REQUIRED TASK :: Print each line in the items below that contains the string "autoBeamOff".
— Start DATA LISTING —
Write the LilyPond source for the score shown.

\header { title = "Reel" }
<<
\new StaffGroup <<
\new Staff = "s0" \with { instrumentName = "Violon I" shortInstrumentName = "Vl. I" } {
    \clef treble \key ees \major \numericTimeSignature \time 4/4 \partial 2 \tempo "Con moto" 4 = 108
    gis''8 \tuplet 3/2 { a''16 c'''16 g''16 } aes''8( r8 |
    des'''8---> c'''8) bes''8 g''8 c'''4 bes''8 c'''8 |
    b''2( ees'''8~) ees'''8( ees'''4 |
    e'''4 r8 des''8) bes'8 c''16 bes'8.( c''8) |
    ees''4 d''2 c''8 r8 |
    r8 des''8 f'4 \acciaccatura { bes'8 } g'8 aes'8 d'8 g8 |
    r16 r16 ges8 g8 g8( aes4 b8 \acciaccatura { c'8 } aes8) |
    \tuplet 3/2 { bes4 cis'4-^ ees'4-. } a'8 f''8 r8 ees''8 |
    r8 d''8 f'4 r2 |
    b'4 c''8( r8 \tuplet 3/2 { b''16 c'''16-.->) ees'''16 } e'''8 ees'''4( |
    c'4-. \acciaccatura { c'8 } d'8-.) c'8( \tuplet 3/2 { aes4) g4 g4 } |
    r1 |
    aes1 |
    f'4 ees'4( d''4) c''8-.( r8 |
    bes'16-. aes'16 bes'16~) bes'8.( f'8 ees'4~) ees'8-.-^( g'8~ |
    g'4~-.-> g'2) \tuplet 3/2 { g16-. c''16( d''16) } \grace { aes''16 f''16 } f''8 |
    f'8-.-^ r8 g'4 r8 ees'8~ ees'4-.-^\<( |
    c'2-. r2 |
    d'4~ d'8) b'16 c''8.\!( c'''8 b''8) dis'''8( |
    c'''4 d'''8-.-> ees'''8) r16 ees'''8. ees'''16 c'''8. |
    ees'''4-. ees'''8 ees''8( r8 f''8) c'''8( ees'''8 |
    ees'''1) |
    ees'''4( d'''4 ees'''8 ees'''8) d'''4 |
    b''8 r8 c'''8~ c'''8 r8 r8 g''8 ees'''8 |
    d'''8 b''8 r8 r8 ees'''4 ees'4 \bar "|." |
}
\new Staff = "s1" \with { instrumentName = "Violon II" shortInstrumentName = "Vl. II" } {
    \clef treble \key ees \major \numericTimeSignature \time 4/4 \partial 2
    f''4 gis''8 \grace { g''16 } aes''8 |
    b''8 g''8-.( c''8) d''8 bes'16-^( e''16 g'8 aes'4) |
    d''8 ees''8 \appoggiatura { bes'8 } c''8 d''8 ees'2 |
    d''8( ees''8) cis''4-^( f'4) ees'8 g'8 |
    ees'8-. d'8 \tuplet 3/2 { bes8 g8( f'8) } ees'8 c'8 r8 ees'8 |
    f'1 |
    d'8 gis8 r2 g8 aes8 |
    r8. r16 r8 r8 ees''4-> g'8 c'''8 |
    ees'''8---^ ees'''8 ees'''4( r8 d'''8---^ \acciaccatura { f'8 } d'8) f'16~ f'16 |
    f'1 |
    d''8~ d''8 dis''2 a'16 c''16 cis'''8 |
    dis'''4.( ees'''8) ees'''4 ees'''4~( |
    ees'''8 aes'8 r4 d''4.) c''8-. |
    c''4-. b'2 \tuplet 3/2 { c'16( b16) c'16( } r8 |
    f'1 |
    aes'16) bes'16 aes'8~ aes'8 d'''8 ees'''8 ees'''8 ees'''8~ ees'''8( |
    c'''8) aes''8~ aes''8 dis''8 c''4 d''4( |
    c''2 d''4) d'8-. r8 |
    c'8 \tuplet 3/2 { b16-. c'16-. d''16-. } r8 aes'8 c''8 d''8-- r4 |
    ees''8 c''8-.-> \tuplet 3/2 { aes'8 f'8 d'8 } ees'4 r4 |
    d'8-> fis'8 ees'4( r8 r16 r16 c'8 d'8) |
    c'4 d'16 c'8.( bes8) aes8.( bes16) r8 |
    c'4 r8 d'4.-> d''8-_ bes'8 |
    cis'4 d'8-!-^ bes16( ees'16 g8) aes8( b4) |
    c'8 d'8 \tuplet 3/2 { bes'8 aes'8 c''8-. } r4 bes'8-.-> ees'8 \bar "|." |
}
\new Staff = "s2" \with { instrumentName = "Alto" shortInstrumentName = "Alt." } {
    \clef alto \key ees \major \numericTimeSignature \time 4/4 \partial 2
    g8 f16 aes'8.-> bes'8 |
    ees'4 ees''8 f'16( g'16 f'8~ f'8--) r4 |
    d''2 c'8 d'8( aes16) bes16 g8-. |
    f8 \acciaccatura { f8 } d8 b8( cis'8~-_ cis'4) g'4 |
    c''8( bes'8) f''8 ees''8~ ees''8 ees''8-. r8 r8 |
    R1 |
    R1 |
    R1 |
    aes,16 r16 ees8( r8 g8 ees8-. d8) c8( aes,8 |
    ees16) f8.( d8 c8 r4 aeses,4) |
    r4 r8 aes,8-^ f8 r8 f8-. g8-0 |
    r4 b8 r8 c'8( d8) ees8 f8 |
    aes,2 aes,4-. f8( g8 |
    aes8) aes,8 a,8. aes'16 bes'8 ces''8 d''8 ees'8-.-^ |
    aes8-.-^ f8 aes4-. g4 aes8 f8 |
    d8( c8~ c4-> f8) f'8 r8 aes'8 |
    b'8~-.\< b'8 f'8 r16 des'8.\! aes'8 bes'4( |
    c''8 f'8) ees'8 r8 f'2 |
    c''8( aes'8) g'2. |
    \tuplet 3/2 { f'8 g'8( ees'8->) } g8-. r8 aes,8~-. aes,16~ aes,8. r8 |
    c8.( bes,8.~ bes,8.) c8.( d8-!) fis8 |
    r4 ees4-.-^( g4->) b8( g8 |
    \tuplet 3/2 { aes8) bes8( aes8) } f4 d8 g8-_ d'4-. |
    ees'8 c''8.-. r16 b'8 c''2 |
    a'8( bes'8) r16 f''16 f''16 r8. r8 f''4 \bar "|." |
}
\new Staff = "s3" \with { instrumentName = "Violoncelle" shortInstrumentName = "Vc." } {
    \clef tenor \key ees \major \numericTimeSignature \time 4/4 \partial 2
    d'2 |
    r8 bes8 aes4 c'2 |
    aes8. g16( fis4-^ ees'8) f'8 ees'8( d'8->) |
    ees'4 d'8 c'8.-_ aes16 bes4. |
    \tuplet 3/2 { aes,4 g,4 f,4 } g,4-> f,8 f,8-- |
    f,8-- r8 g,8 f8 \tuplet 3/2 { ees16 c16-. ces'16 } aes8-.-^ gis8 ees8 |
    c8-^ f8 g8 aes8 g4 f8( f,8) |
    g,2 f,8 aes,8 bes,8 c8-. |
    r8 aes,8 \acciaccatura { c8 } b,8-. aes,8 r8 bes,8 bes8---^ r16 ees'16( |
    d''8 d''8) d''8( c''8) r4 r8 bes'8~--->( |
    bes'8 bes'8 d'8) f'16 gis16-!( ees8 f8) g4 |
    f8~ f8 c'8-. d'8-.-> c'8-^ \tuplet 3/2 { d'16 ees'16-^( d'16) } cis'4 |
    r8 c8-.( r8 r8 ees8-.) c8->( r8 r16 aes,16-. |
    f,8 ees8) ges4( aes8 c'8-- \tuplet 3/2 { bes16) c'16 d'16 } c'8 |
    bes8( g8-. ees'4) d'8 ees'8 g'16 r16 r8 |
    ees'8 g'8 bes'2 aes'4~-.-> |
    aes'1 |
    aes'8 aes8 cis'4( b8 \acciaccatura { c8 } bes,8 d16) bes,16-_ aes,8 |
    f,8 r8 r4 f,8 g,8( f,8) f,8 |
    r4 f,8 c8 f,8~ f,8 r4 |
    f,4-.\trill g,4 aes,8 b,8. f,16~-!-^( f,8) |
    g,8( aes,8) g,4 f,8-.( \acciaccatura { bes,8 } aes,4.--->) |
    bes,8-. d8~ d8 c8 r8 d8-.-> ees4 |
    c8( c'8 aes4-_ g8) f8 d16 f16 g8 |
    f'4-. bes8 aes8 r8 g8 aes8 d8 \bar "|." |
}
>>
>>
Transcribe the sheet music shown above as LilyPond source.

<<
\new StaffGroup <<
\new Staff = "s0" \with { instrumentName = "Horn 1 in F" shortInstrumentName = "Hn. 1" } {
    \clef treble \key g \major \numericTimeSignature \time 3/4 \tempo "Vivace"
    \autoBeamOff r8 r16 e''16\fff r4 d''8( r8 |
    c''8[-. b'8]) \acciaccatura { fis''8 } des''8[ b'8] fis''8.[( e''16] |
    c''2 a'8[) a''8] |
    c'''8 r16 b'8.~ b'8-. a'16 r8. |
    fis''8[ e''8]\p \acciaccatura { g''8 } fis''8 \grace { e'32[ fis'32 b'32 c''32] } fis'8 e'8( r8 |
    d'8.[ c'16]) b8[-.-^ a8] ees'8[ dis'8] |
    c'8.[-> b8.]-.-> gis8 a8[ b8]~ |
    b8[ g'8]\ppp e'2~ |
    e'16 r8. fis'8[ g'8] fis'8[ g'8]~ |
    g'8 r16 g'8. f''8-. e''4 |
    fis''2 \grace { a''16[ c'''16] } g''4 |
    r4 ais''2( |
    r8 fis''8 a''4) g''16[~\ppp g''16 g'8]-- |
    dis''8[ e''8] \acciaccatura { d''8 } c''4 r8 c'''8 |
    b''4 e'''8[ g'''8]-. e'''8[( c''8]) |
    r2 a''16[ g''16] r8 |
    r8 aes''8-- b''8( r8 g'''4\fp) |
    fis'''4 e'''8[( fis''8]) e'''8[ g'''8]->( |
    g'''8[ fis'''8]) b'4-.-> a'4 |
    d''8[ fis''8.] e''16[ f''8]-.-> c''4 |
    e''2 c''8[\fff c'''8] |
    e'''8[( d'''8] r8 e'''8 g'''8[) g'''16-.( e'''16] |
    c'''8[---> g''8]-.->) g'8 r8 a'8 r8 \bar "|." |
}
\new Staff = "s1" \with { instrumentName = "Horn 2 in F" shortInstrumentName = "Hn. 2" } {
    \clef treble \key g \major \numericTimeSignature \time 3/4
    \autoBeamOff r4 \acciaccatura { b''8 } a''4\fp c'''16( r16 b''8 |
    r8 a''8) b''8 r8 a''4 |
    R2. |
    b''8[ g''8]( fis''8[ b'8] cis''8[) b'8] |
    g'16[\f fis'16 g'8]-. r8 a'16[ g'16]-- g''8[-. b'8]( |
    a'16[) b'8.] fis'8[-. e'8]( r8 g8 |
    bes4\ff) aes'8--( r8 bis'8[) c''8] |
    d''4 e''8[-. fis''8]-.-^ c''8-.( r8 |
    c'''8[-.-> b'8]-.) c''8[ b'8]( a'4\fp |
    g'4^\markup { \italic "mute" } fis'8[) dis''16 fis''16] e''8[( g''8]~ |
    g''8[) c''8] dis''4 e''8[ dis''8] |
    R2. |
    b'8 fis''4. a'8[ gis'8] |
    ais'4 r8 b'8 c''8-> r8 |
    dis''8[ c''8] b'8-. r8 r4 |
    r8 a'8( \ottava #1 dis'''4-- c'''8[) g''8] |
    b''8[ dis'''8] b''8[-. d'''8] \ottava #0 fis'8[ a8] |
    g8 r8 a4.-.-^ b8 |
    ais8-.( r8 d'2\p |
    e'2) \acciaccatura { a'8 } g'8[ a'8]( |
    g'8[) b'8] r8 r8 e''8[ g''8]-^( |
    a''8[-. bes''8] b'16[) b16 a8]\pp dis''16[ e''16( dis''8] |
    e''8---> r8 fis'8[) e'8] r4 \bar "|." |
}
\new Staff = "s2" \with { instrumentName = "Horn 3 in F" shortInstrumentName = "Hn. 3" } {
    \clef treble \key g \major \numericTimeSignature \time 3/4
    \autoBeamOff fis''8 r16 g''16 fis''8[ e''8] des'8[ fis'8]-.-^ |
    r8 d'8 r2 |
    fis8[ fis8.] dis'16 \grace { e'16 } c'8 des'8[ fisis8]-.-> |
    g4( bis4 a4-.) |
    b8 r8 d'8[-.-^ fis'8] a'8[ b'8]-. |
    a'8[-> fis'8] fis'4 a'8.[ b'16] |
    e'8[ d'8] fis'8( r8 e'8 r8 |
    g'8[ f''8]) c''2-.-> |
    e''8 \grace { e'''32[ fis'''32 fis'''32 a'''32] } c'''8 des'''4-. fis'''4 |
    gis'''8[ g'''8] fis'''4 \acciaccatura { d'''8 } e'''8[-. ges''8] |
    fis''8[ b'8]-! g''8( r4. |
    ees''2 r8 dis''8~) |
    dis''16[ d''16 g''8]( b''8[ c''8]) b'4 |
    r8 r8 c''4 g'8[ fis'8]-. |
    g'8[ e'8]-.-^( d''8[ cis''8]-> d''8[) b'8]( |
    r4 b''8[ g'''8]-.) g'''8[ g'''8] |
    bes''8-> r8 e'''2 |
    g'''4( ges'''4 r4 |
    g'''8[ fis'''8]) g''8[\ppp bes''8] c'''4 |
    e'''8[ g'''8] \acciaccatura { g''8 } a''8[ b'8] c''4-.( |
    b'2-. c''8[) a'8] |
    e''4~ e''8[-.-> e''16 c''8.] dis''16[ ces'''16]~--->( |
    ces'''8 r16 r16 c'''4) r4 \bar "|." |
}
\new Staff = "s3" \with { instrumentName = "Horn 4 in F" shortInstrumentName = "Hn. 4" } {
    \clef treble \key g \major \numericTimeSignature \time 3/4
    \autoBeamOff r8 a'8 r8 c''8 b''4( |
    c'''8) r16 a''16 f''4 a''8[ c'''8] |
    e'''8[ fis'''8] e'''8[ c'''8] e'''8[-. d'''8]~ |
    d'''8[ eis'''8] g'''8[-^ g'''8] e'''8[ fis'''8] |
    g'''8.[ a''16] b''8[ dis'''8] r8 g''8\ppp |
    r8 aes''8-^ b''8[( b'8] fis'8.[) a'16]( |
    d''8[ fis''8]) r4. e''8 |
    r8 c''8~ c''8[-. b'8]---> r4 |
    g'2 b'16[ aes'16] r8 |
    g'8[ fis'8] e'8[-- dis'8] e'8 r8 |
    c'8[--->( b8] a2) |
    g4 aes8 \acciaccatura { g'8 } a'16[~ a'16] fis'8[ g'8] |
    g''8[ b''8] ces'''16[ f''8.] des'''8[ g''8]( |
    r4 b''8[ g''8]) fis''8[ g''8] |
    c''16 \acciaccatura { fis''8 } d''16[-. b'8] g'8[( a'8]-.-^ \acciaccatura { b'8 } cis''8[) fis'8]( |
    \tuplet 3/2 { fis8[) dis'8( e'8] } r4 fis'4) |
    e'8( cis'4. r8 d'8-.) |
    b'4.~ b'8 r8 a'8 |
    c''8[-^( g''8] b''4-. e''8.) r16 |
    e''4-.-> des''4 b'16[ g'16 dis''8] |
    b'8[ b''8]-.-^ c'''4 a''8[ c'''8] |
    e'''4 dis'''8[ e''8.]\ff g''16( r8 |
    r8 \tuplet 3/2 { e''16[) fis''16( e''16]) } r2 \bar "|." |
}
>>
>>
— End DATA LISTING —
OUTPUT ::
    \autoBeamOff r8 r16 e''16\fff r4 d''8( r8 |
    \autoBeamOff r4 \acciaccatura { b''8 } a''4\fp c'''16( r16 b''8 |
    \autoBeamOff fis''8 r16 g''16 fis''8[ e''8] des'8[ fis'8]-.-^ |
    \autoBeamOff r8 a'8 r8 c''8 b''4( |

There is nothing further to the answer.